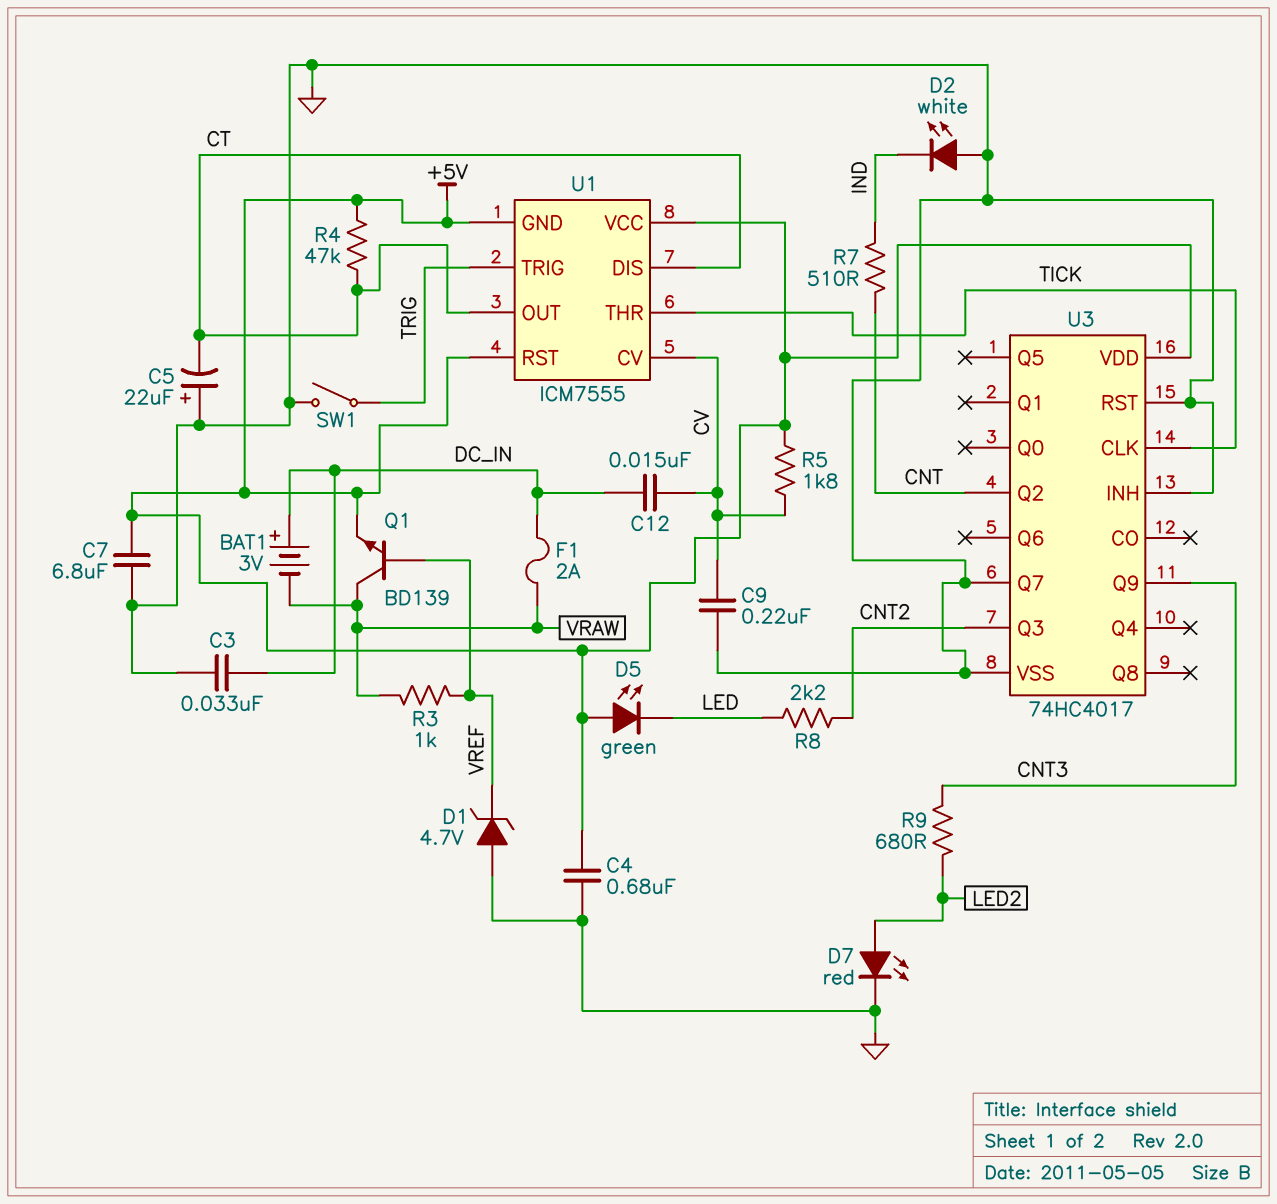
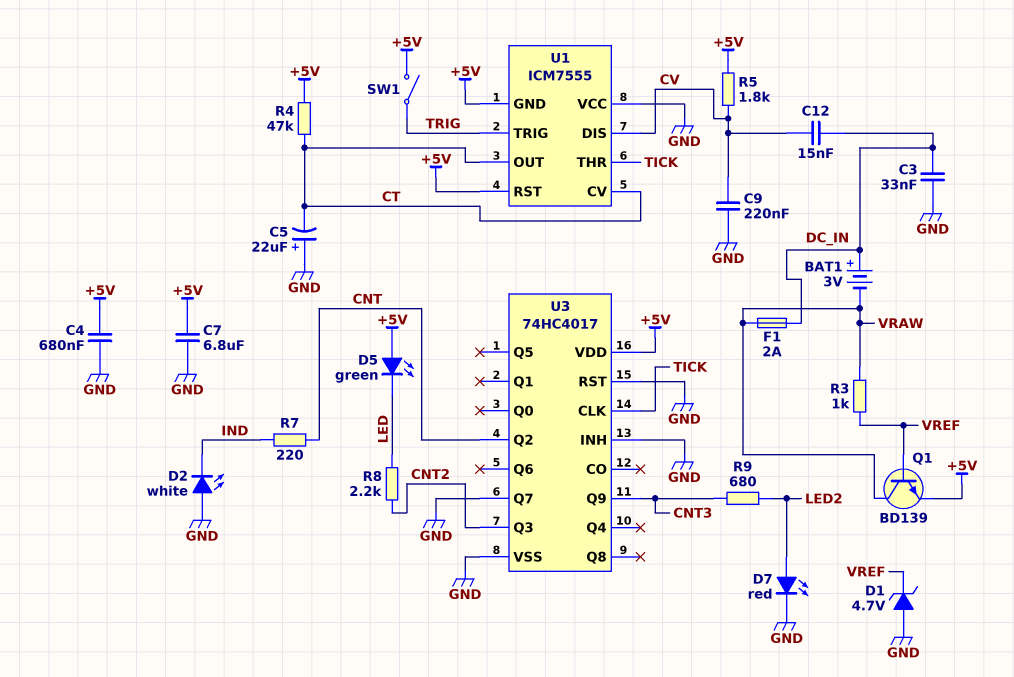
R7: 510 (CNT, IND) -> 220 (CNT, IND)
SW1: switch (GND, TRIG) -> switch (+5V, TRIG)
U1 pin CV: CV -> CT
U1 pin DIS: CT -> CV
U1 pin VCC: +5V -> GND

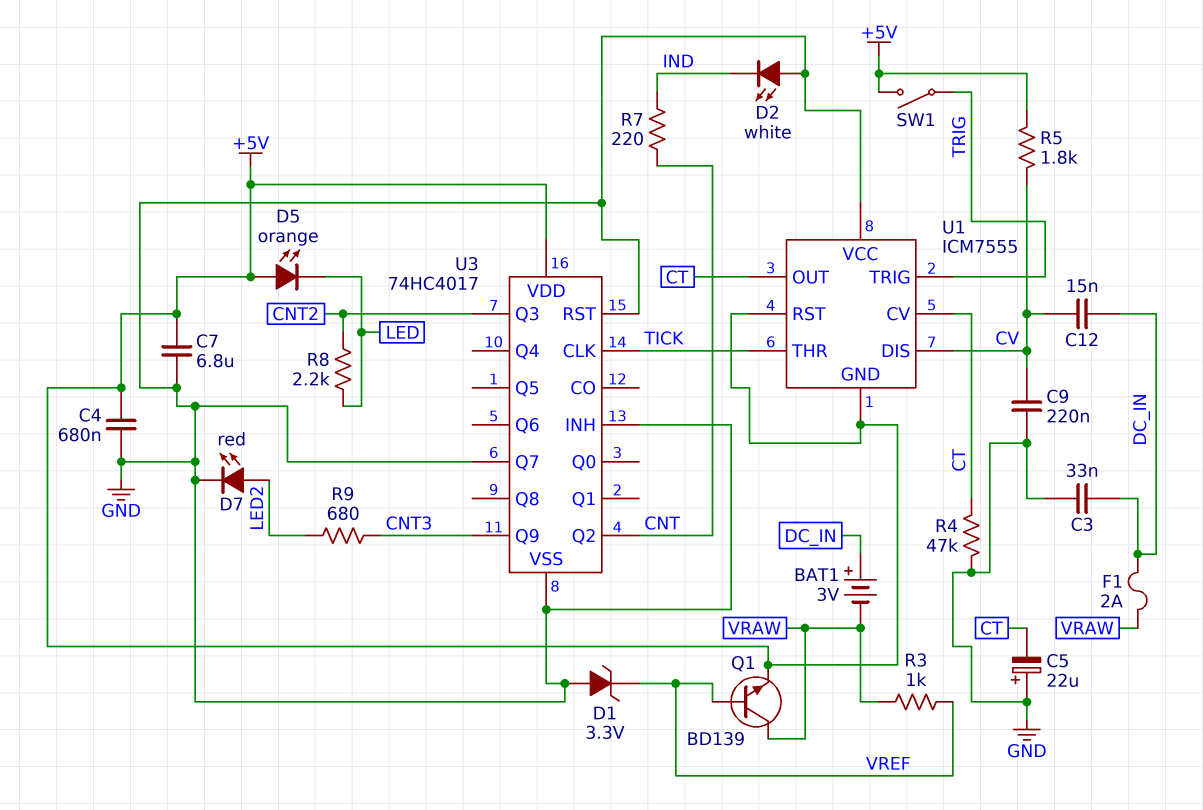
D1: zener 4.7V (A GND, K VREF) -> zener 3.3V (A GND, K VREF)
D5: LED green (A +5V, K LED) -> LED orange (A +5V, K LED)
R4: 47k (+5V, CT) -> 47k (CT, GND)

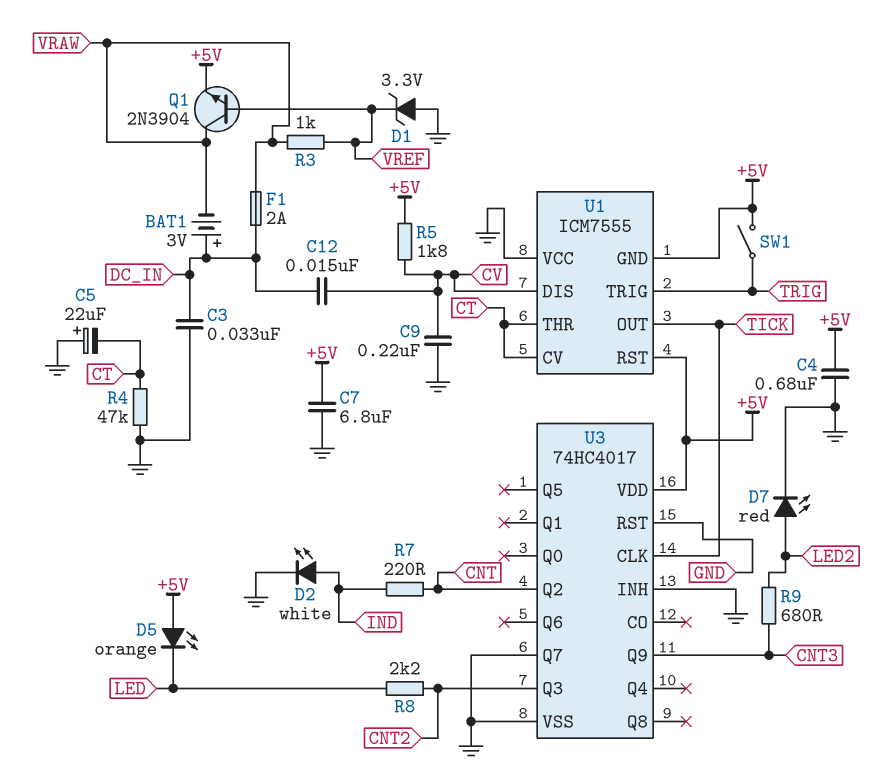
D2: LED white (A GND, K IND) -> LED white (A IND, K GND)
Q1: NPN BD139 (B VREF, C VRAW, E +5V) -> NPN 2N3904 (B VREF, C VRAW, E +5V)
U1 pin OUT: CT -> TICK
U1 pin THR: TICK -> CT

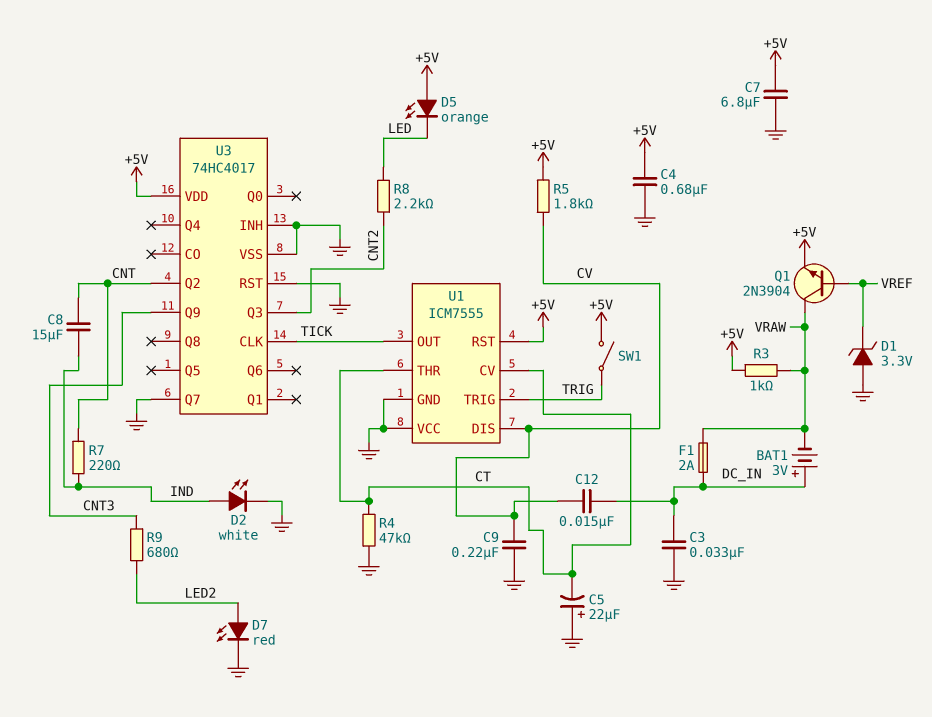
C8: none -> 15uF (CNT, IND)
R3: 1k (VRAW, VREF) -> 1k (+5V, VRAW)
U1 pin GND: +5V -> GND

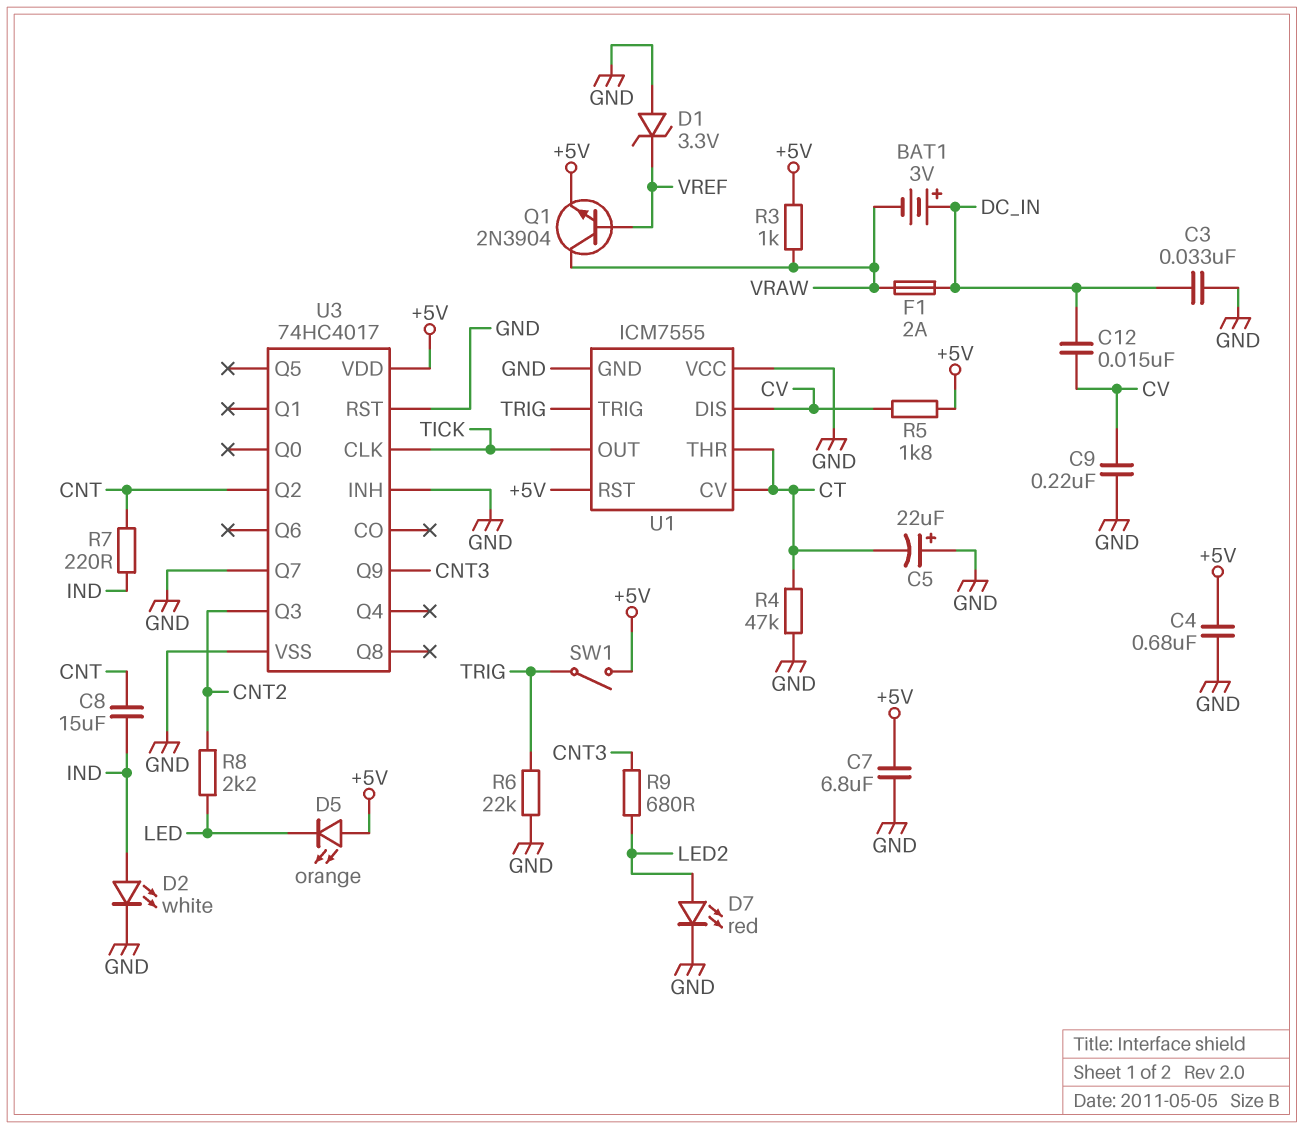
R6: none -> 22k (GND, TRIG)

——

=== ABOUT THIS TASK ===
Transcribe the listing word for word, but keep its pictures out of the copy.

=== ANSWER TO THE PROBLEM ===
R7: 510 (CNT, IND) -> 220 (CNT, IND)
SW1: switch (GND, TRIG) -> switch (+5V, TRIG)
U1 pin CV: CV -> CT
U1 pin DIS: CT -> CV
U1 pin VCC: +5V -> GND

D1: zener 4.7V (A GND, K VREF) -> zener 3.3V (A GND, K VREF)
D5: LED green (A +5V, K LED) -> LED orange (A +5V, K LED)
R4: 47k (+5V, CT) -> 47k (CT, GND)

D2: LED white (A GND, K IND) -> LED white (A IND, K GND)
Q1: NPN BD139 (B VREF, C VRAW, E +5V) -> NPN 2N3904 (B VREF, C VRAW, E +5V)
U1 pin OUT: CT -> TICK
U1 pin THR: TICK -> CT

C8: none -> 15uF (CNT, IND)
R3: 1k (VRAW, VREF) -> 1k (+5V, VRAW)
U1 pin GND: +5V -> GND

R6: none -> 22k (GND, TRIG)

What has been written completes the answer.